Please rewrite these lines, putting "blank" wherever "none" appears and leaving everything else unchanged.

Data for processing:
========================================

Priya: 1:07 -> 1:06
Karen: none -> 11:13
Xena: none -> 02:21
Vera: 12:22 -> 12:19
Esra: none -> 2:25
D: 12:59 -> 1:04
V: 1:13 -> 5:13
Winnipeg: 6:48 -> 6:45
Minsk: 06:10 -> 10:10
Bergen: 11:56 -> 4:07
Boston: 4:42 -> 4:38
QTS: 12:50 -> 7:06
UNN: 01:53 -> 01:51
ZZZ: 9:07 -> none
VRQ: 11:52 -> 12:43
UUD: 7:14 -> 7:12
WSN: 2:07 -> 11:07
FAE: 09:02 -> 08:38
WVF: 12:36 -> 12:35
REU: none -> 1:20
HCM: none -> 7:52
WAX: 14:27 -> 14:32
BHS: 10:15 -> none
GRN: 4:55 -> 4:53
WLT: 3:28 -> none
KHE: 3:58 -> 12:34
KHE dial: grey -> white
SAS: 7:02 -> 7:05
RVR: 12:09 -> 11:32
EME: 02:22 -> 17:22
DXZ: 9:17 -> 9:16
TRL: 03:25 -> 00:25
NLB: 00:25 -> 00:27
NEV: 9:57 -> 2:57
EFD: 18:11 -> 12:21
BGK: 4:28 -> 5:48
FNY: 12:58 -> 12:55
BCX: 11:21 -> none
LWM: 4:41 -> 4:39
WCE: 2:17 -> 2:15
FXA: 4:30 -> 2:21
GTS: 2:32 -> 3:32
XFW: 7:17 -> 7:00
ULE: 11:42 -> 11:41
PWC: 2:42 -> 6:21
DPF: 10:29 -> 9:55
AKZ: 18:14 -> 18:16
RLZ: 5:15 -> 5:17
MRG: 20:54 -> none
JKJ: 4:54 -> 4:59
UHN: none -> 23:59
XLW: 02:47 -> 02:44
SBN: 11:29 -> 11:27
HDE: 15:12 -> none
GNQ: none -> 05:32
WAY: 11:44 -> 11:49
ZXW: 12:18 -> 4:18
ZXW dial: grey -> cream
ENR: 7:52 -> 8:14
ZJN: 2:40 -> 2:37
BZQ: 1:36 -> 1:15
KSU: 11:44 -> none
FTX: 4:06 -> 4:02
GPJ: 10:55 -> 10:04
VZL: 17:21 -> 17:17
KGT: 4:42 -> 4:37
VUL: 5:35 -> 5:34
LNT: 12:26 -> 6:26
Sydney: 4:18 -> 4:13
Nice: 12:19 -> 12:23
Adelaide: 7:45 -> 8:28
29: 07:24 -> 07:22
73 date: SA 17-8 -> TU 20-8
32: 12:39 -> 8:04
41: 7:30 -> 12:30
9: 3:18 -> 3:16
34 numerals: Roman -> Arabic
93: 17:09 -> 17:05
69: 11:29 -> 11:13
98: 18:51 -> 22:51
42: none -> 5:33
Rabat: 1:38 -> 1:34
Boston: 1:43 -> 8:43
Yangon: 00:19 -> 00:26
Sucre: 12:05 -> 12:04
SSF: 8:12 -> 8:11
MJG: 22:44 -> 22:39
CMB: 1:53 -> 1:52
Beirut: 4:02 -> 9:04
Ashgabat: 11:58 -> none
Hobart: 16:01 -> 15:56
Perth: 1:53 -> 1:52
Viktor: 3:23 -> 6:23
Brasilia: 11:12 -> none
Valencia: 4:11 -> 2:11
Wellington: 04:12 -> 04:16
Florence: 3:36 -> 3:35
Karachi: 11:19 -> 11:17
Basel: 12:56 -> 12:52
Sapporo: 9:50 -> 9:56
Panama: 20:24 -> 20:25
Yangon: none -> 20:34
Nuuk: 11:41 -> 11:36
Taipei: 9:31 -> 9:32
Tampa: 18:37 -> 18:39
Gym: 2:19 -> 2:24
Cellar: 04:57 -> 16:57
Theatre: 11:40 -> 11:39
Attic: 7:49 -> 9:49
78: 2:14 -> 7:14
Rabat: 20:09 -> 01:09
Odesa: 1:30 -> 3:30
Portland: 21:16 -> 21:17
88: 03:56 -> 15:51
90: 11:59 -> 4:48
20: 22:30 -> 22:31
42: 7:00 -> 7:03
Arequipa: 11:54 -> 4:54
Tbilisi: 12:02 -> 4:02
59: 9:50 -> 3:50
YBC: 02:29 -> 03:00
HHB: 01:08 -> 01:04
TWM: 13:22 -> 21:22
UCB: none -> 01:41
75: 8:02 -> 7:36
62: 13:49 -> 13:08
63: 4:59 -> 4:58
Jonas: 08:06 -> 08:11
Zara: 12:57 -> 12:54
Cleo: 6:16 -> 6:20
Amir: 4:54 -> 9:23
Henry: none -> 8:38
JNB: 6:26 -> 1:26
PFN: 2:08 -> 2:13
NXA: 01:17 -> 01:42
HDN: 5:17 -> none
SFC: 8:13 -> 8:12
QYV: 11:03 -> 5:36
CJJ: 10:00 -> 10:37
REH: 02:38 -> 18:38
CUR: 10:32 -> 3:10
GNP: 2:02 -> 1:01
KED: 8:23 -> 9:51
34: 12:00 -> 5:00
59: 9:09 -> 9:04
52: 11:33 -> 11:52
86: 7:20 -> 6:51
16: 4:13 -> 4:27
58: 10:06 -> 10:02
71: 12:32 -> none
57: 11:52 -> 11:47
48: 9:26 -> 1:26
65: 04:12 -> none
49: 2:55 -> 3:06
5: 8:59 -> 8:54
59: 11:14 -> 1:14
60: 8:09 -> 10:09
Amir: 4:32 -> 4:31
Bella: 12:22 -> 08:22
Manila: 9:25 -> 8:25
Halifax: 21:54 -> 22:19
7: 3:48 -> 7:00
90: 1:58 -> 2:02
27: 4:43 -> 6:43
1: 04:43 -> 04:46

========================================

The result:
Priya: 1:07 -> 1:06
Karen: blank -> 11:13
Xena: blank -> 02:21
Vera: 12:22 -> 12:19
Esra: blank -> 2:25
D: 12:59 -> 1:04
V: 1:13 -> 5:13
Winnipeg: 6:48 -> 6:45
Minsk: 06:10 -> 10:10
Bergen: 11:56 -> 4:07
Boston: 4:42 -> 4:38
QTS: 12:50 -> 7:06
UNN: 01:53 -> 01:51
ZZZ: 9:07 -> blank
VRQ: 11:52 -> 12:43
UUD: 7:14 -> 7:12
WSN: 2:07 -> 11:07
FAE: 09:02 -> 08:38
WVF: 12:36 -> 12:35
REU: blank -> 1:20
HCM: blank -> 7:52
WAX: 14:27 -> 14:32
BHS: 10:15 -> blank
GRN: 4:55 -> 4:53
WLT: 3:28 -> blank
KHE: 3:58 -> 12:34
KHE dial: grey -> white
SAS: 7:02 -> 7:05
RVR: 12:09 -> 11:32
EME: 02:22 -> 17:22
DXZ: 9:17 -> 9:16
TRL: 03:25 -> 00:25
NLB: 00:25 -> 00:27
NEV: 9:57 -> 2:57
EFD: 18:11 -> 12:21
BGK: 4:28 -> 5:48
FNY: 12:58 -> 12:55
BCX: 11:21 -> blank
LWM: 4:41 -> 4:39
WCE: 2:17 -> 2:15
FXA: 4:30 -> 2:21
GTS: 2:32 -> 3:32
XFW: 7:17 -> 7:00
ULE: 11:42 -> 11:41
PWC: 2:42 -> 6:21
DPF: 10:29 -> 9:55
AKZ: 18:14 -> 18:16
RLZ: 5:15 -> 5:17
MRG: 20:54 -> blank
JKJ: 4:54 -> 4:59
UHN: blank -> 23:59
XLW: 02:47 -> 02:44
SBN: 11:29 -> 11:27
HDE: 15:12 -> blank
GNQ: blank -> 05:32
WAY: 11:44 -> 11:49
ZXW: 12:18 -> 4:18
ZXW dial: grey -> cream
ENR: 7:52 -> 8:14
ZJN: 2:40 -> 2:37
BZQ: 1:36 -> 1:15
KSU: 11:44 -> blank
FTX: 4:06 -> 4:02
GPJ: 10:55 -> 10:04
VZL: 17:21 -> 17:17
KGT: 4:42 -> 4:37
VUL: 5:35 -> 5:34
LNT: 12:26 -> 6:26
Sydney: 4:18 -> 4:13
Nice: 12:19 -> 12:23
Adelaide: 7:45 -> 8:28
29: 07:24 -> 07:22
73 date: SA 17-8 -> TU 20-8
32: 12:39 -> 8:04
41: 7:30 -> 12:30
9: 3:18 -> 3:16
34 numerals: Roman -> Arabic
93: 17:09 -> 17:05
69: 11:29 -> 11:13
98: 18:51 -> 22:51
42: blank -> 5:33
Rabat: 1:38 -> 1:34
Boston: 1:43 -> 8:43
Yangon: 00:19 -> 00:26
Sucre: 12:05 -> 12:04
SSF: 8:12 -> 8:11
MJG: 22:44 -> 22:39
CMB: 1:53 -> 1:52
Beirut: 4:02 -> 9:04
Ashgabat: 11:58 -> blank
Hobart: 16:01 -> 15:56
Perth: 1:53 -> 1:52
Viktor: 3:23 -> 6:23
Brasilia: 11:12 -> blank
Valencia: 4:11 -> 2:11
Wellington: 04:12 -> 04:16
Florence: 3:36 -> 3:35
Karachi: 11:19 -> 11:17
Basel: 12:56 -> 12:52
Sapporo: 9:50 -> 9:56
Panama: 20:24 -> 20:25
Yangon: blank -> 20:34
Nuuk: 11:41 -> 11:36
Taipei: 9:31 -> 9:32
Tampa: 18:37 -> 18:39
Gym: 2:19 -> 2:24
Cellar: 04:57 -> 16:57
Theatre: 11:40 -> 11:39
Attic: 7:49 -> 9:49
78: 2:14 -> 7:14
Rabat: 20:09 -> 01:09
Odesa: 1:30 -> 3:30
Portland: 21:16 -> 21:17
88: 03:56 -> 15:51
90: 11:59 -> 4:48
20: 22:30 -> 22:31
42: 7:00 -> 7:03
Arequipa: 11:54 -> 4:54
Tbilisi: 12:02 -> 4:02
59: 9:50 -> 3:50
YBC: 02:29 -> 03:00
HHB: 01:08 -> 01:04
TWM: 13:22 -> 21:22
UCB: blank -> 01:41
75: 8:02 -> 7:36
62: 13:49 -> 13:08
63: 4:59 -> 4:58
Jonas: 08:06 -> 08:11
Zara: 12:57 -> 12:54
Cleo: 6:16 -> 6:20
Amir: 4:54 -> 9:23
Henry: blank -> 8:38
JNB: 6:26 -> 1:26
PFN: 2:08 -> 2:13
NXA: 01:17 -> 01:42
HDN: 5:17 -> blank
SFC: 8:13 -> 8:12
QYV: 11:03 -> 5:36
CJJ: 10:00 -> 10:37
REH: 02:38 -> 18:38
CUR: 10:32 -> 3:10
GNP: 2:02 -> 1:01
KED: 8:23 -> 9:51
34: 12:00 -> 5:00
59: 9:09 -> 9:04
52: 11:33 -> 11:52
86: 7:20 -> 6:51
16: 4:13 -> 4:27
58: 10:06 -> 10:02
71: 12:32 -> blank
57: 11:52 -> 11:47
48: 9:26 -> 1:26
65: 04:12 -> blank
49: 2:55 -> 3:06
5: 8:59 -> 8:54
59: 11:14 -> 1:14
60: 8:09 -> 10:09
Amir: 4:32 -> 4:31
Bella: 12:22 -> 08:22
Manila: 9:25 -> 8:25
Halifax: 21:54 -> 22:19
7: 3:48 -> 7:00
90: 1:58 -> 2:02
27: 4:43 -> 6:43
1: 04:43 -> 04:46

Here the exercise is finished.